What you are asked to do: Where a line in the entries below contains the word "frying", count it. Return the total alone.

Provided entries:
┏━━
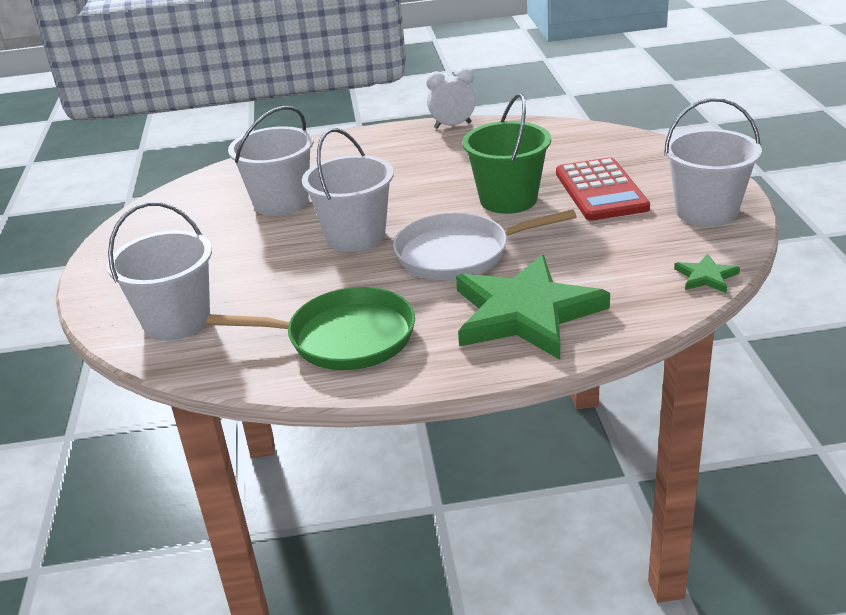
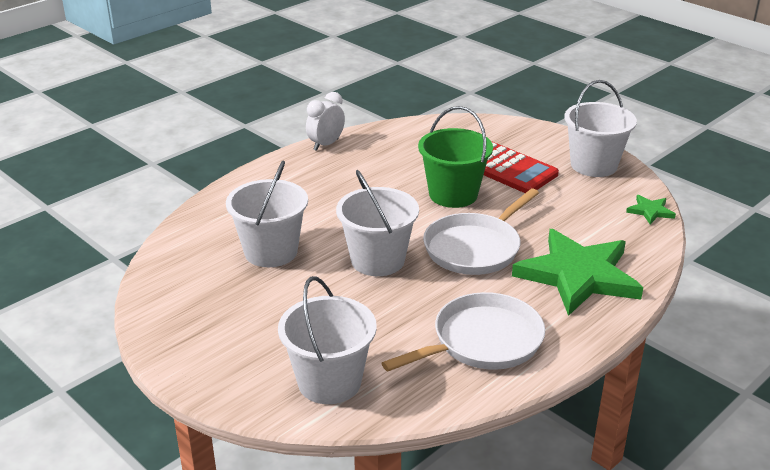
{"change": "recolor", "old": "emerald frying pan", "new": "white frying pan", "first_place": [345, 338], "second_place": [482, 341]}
┗━━
┏━━
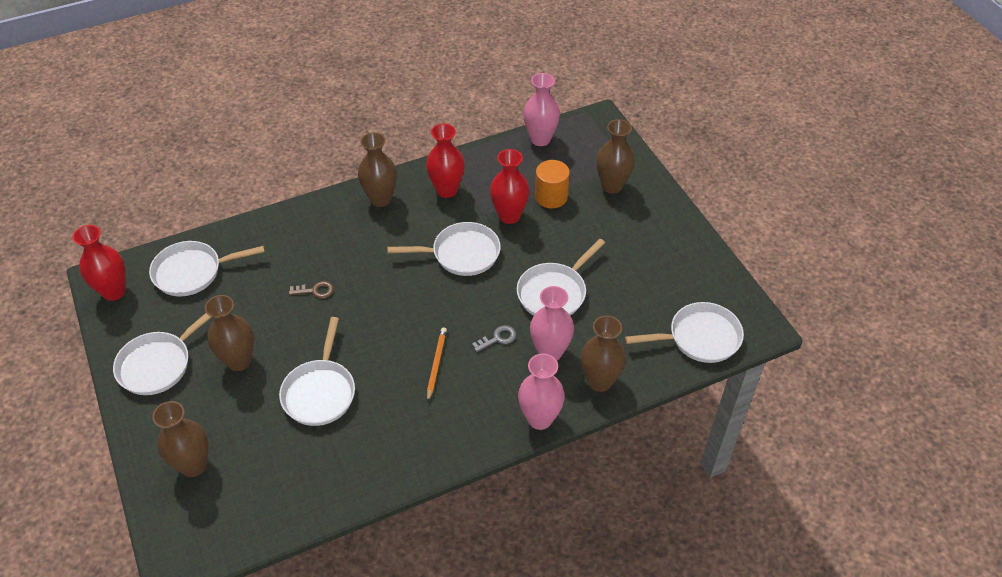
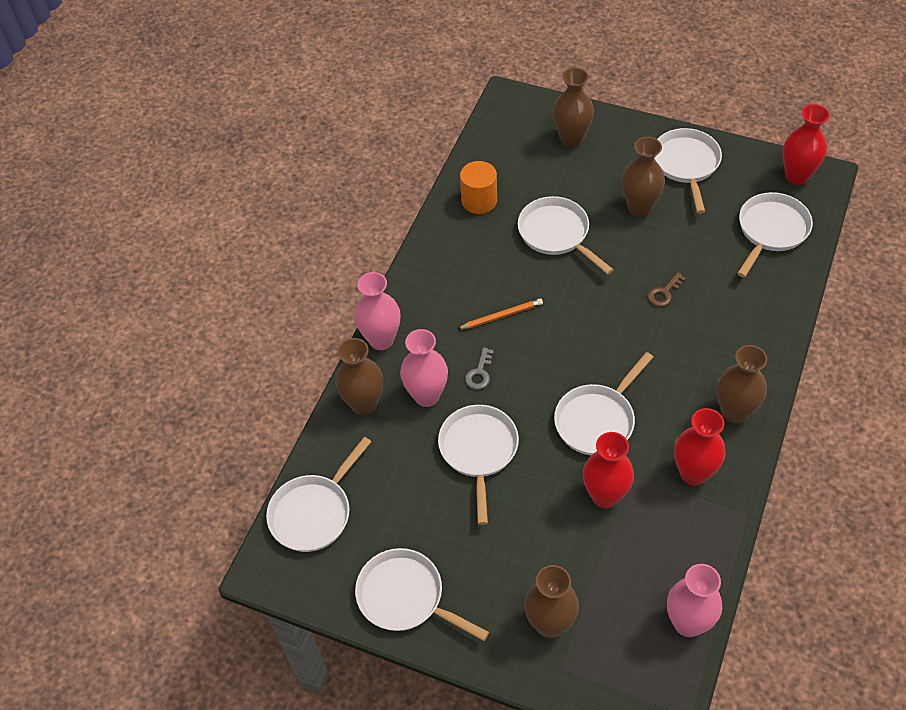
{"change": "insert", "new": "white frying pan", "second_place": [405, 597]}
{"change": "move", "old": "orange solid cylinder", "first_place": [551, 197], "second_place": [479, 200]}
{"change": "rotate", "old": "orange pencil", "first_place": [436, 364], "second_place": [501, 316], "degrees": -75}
┗━━
Output: 2